- _Material provided_

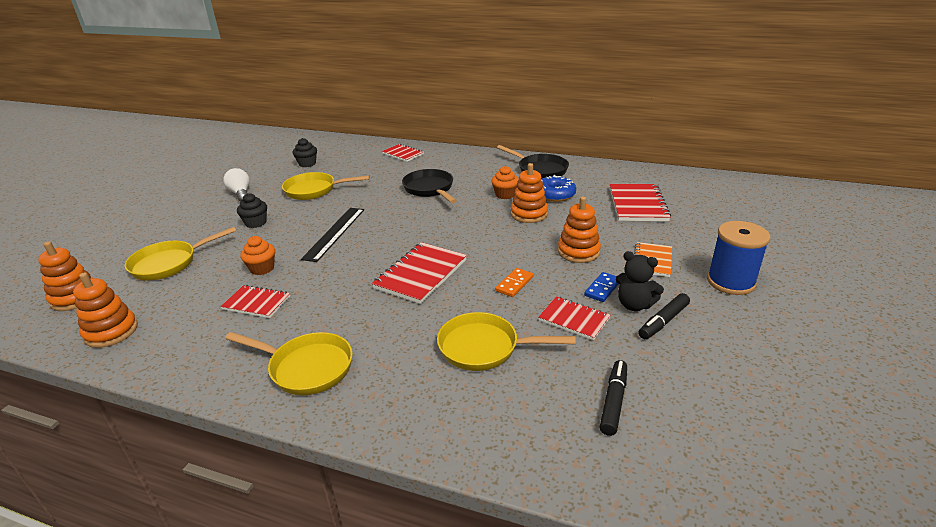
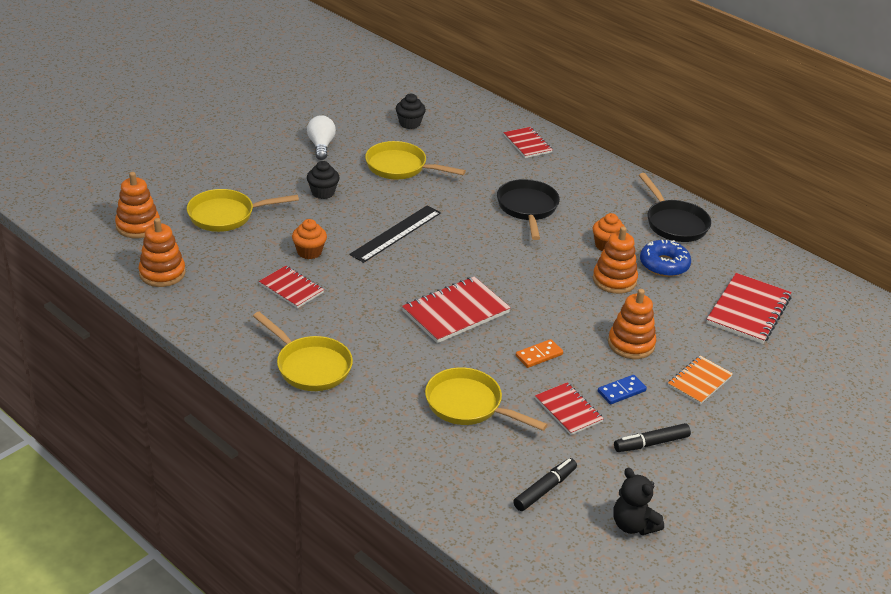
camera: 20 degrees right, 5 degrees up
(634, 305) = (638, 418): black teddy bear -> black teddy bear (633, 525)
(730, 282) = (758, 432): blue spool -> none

---

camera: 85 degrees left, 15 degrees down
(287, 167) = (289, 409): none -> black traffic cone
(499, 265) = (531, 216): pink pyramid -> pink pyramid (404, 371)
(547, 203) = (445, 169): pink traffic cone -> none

- _Problem to work on_
Everything above from the line containing "(499, 265) = (531, 216): pink" down to the line containing "(547, 203) = (445, 169): pink" should be copied exactly, both end lines included, and nothing else.

- _Completed exercise_
(499, 265) = (531, 216): pink pyramid -> pink pyramid (404, 371)
(547, 203) = (445, 169): pink traffic cone -> none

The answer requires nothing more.